WHAT YOU NEED TO DO: Omit every picture while you reproduce the entries that follow word for word.
########
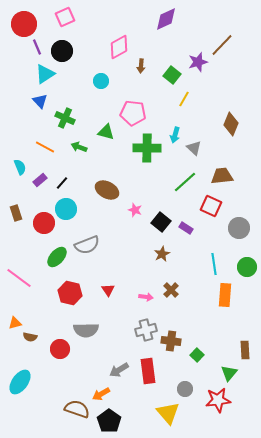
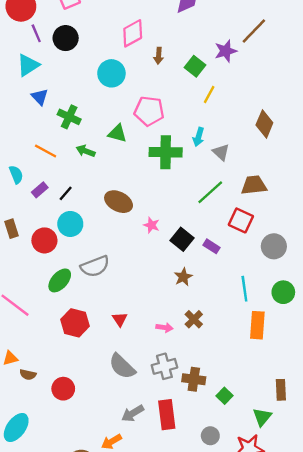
cyan triangle: (45, 74) -> (28, 65), moved
cyan circle: (101, 81) -> (111, 73), size x1.5
gray semicircle: (86, 330) -> (122, 366), moved, turned 45

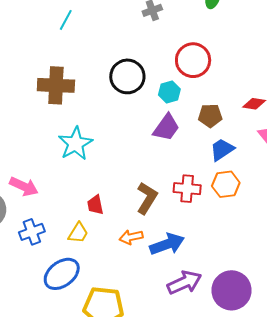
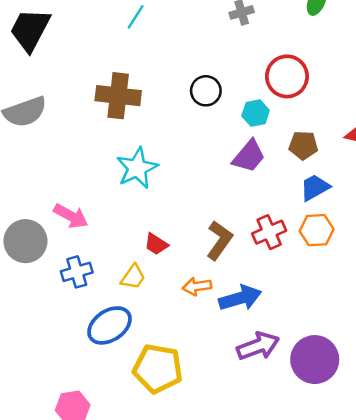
black circle: (127, 76) -> (206, 91), size x0.7
red cross: (187, 189) -> (269, 232), turned -32
red trapezoid: (95, 205) -> (156, 244), turned -50

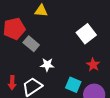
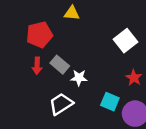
gray rectangle: (31, 44) -> (60, 65), moved
red arrow: (12, 83) -> (37, 66), moved

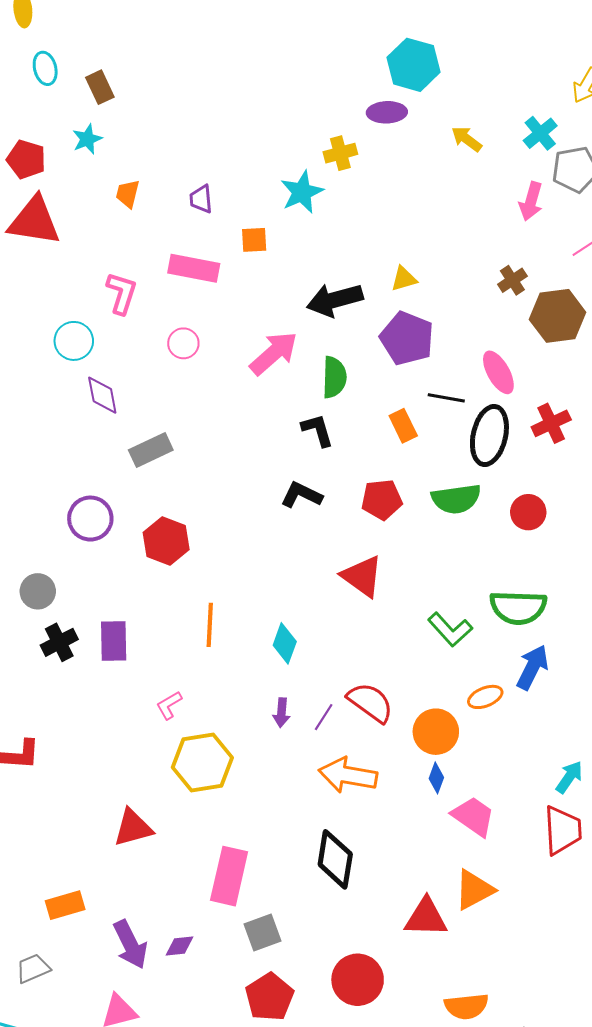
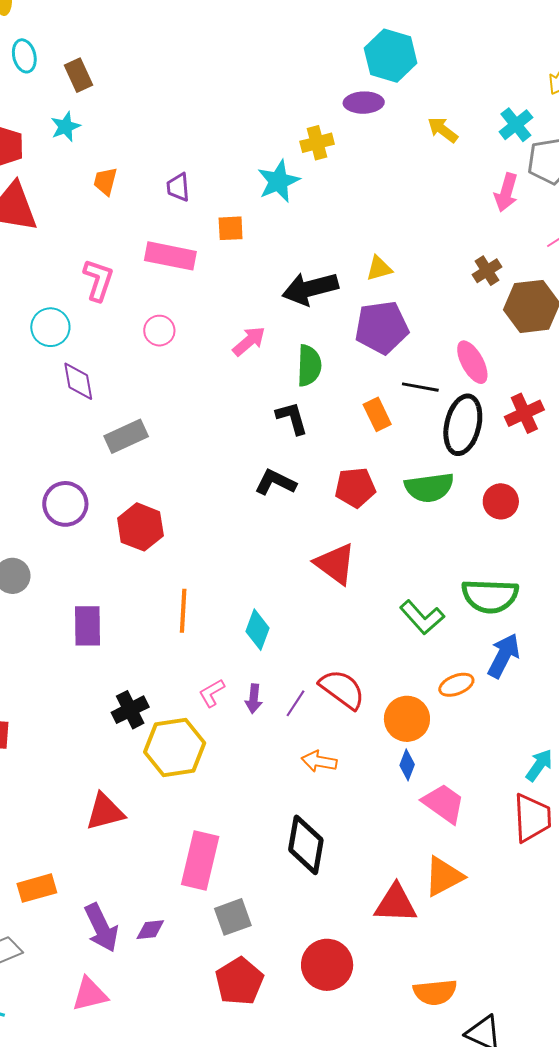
purple pentagon: (407, 338) -> (382, 327), turned -30
pink arrow: (274, 353) -> (249, 341), size x0.7
black cross: (59, 642) -> (130, 710), moved
pink L-shape: (169, 705) -> (212, 693), moved
orange arrow: (348, 775) -> (319, 761), size x0.6

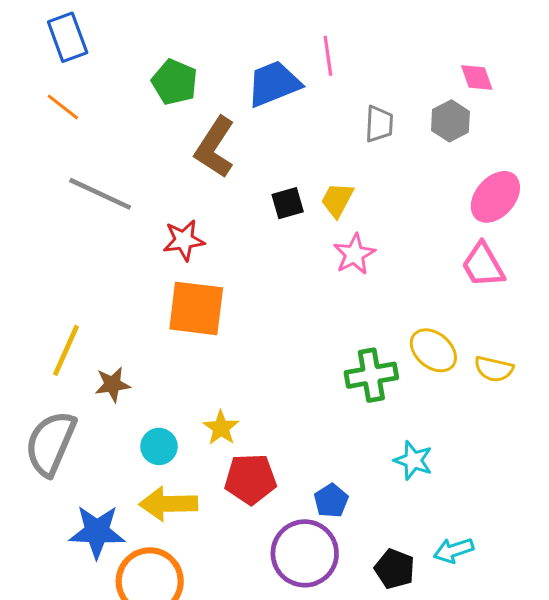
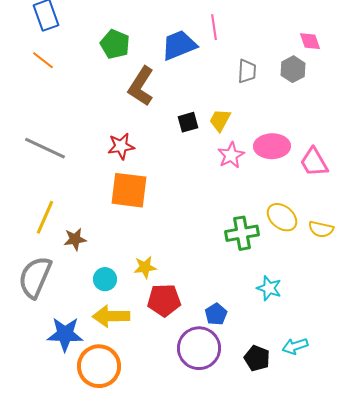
########
EXERCISE OUTPUT:
cyan triangle: (45, 74) -> (28, 65), moved
cyan circle: (101, 81) -> (111, 73), size x1.5
gray semicircle: (86, 330) -> (122, 366), moved, turned 45

black circle: (127, 76) -> (206, 91), size x0.7
red cross: (187, 189) -> (269, 232), turned -32
red trapezoid: (95, 205) -> (156, 244), turned -50

gray rectangle: (31, 44) -> (60, 65), moved
red arrow: (12, 83) -> (37, 66), moved

purple pentagon: (407, 338) -> (382, 327), turned -30
pink arrow: (274, 353) -> (249, 341), size x0.7
black cross: (59, 642) -> (130, 710), moved
pink L-shape: (169, 705) -> (212, 693), moved
orange arrow: (348, 775) -> (319, 761), size x0.6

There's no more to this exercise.